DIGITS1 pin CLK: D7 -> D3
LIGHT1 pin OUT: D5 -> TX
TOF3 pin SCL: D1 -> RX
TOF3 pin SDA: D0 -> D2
...
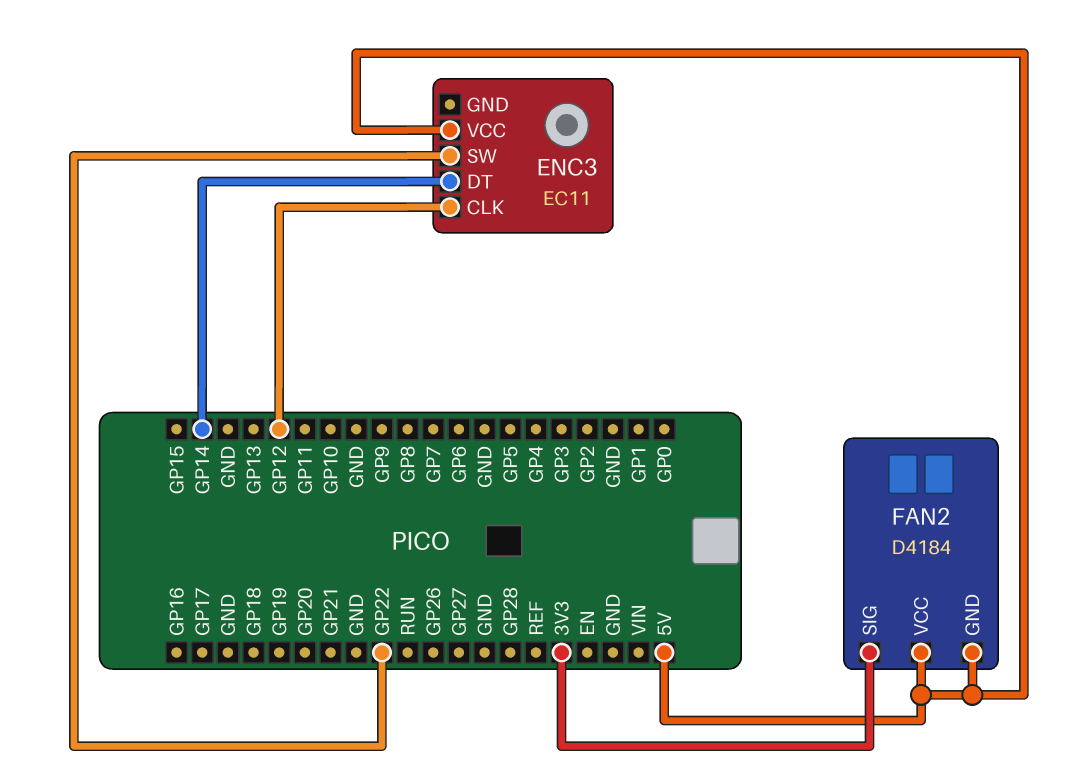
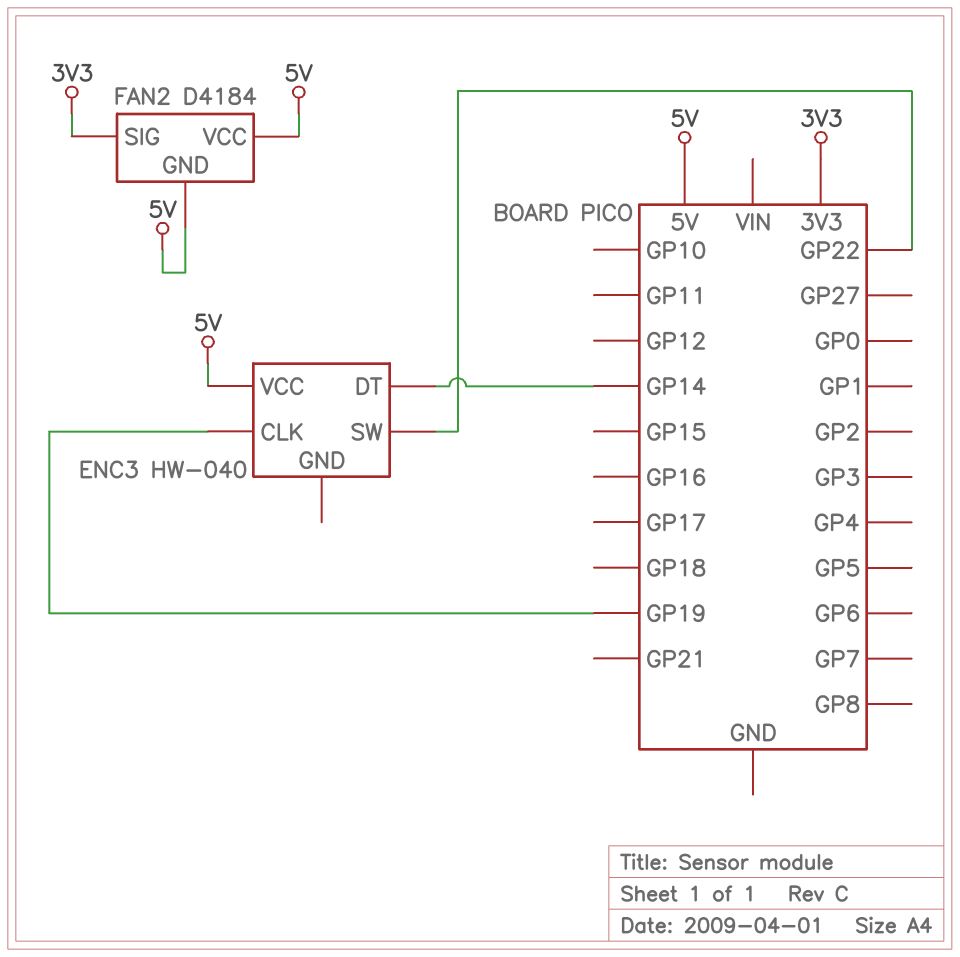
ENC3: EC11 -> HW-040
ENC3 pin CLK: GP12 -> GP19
...
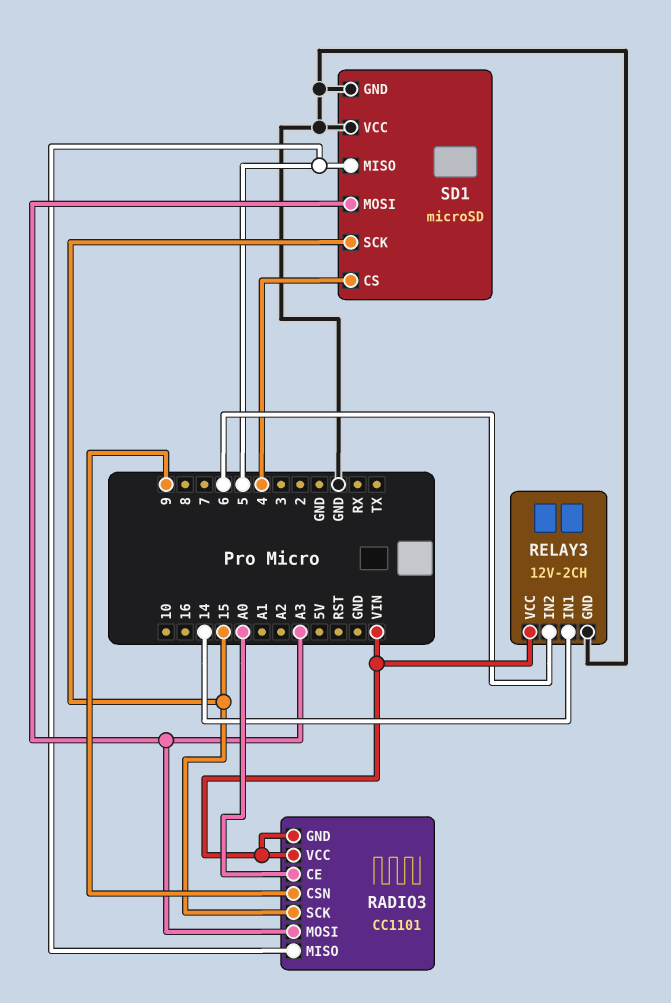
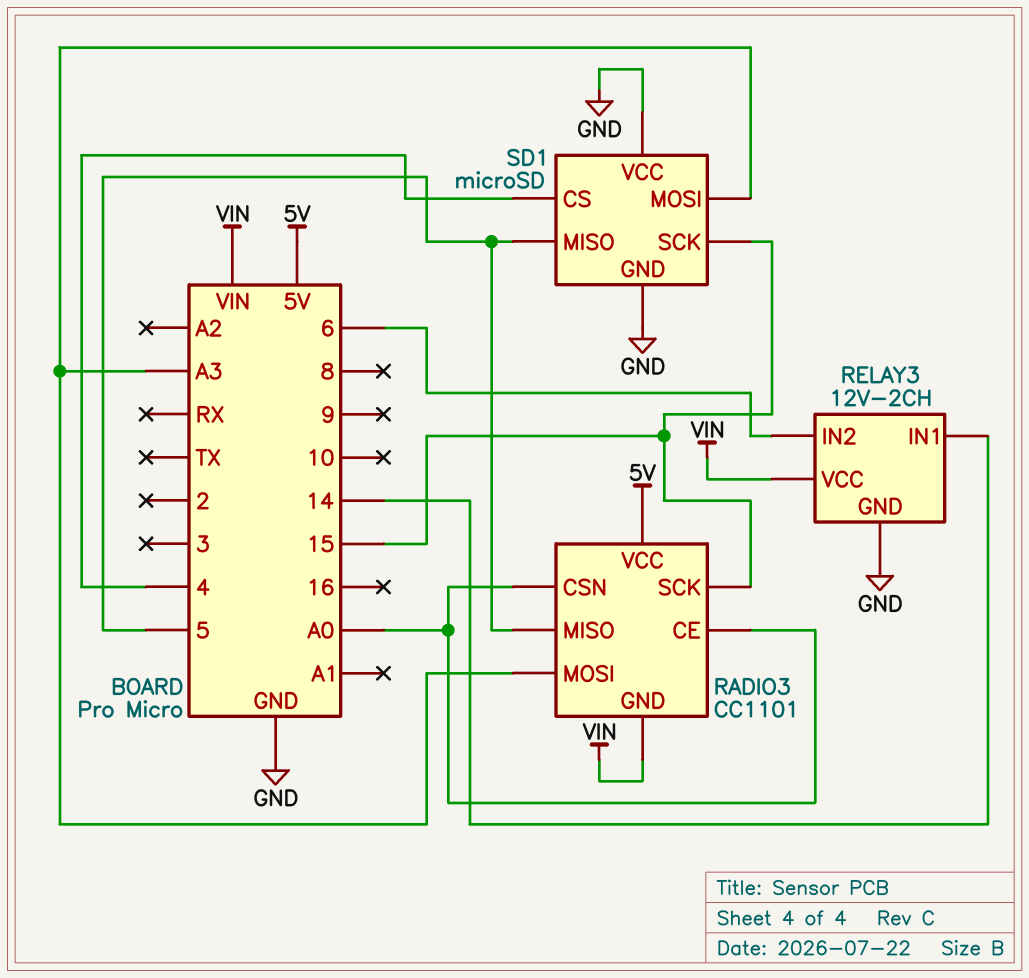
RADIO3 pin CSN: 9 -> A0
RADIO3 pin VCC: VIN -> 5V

**WORK ORDER**
Using the data above, reproduce exactly the lines from the line that contains "DIGITS1 pin CLK: D7 -> D3" through the line that contains "TOF3 pin SDA: D0 -> D2", including both.

**RESULT FOR THIS TASK**
DIGITS1 pin CLK: D7 -> D3
LIGHT1 pin OUT: D5 -> TX
TOF3 pin SCL: D1 -> RX
TOF3 pin SDA: D0 -> D2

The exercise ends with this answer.